Stored data entries:
━━━━━━━━━━

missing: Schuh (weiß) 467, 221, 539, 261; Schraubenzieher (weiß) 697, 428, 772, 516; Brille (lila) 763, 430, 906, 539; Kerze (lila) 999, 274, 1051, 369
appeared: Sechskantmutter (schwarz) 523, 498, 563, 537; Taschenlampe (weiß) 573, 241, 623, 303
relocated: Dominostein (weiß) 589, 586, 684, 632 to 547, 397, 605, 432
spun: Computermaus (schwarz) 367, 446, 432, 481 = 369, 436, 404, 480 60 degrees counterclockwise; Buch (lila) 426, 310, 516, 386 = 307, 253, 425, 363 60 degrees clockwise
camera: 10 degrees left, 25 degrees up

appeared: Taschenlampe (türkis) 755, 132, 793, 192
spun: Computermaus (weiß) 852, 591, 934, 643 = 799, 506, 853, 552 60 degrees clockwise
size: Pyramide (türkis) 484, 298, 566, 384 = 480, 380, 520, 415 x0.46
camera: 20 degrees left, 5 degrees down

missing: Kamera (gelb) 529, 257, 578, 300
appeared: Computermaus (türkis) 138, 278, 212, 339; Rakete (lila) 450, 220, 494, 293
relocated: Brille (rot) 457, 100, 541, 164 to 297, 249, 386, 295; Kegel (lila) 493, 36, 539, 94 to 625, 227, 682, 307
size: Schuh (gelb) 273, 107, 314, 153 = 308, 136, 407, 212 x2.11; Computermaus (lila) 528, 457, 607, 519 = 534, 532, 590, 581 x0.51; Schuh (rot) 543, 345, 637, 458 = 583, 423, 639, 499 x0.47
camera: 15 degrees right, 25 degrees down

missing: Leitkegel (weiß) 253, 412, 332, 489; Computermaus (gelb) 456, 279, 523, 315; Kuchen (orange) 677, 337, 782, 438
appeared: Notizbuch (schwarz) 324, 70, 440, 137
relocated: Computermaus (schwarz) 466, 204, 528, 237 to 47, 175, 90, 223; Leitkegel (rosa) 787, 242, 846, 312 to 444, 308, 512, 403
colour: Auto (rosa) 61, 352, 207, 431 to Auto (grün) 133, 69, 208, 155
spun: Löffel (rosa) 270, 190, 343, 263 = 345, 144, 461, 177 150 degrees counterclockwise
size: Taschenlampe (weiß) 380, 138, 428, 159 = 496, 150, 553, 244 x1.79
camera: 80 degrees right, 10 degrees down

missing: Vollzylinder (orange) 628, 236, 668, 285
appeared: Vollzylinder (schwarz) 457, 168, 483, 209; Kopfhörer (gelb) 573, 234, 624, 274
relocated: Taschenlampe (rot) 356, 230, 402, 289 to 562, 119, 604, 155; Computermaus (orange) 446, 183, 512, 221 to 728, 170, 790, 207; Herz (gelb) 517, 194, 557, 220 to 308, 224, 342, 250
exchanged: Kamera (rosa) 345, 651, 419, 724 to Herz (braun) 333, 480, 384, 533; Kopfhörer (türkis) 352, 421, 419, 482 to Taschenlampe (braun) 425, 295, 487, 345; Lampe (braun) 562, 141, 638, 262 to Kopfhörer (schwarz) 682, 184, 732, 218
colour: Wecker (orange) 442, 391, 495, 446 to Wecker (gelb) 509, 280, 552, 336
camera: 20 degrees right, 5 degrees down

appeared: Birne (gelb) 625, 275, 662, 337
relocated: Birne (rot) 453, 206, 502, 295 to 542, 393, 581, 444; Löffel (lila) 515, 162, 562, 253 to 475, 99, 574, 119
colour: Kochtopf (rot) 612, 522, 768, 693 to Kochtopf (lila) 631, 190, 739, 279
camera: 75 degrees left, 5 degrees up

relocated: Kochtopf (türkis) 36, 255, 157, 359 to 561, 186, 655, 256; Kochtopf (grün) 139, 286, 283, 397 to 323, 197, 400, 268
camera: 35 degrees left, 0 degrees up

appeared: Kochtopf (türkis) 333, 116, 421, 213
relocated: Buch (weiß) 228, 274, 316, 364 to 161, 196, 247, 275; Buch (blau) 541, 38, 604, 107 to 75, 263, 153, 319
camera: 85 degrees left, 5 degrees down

━━━━━━━━━━

_TASK REQUIREMENTS_
Both end lines included, restate word for word the lines above from the line with "relocated: Dominostein (weiß)" to the line with "spun: Computermaus (schwarz)", and nothing else.

_ANSWER SECTION_
relocated: Dominostein (weiß) 589, 586, 684, 632 to 547, 397, 605, 432
spun: Computermaus (schwarz) 367, 446, 432, 481 = 369, 436, 404, 480 60 degrees counterclockwise; Buch (lila) 426, 310, 516, 386 = 307, 253, 425, 363 60 degrees clockwise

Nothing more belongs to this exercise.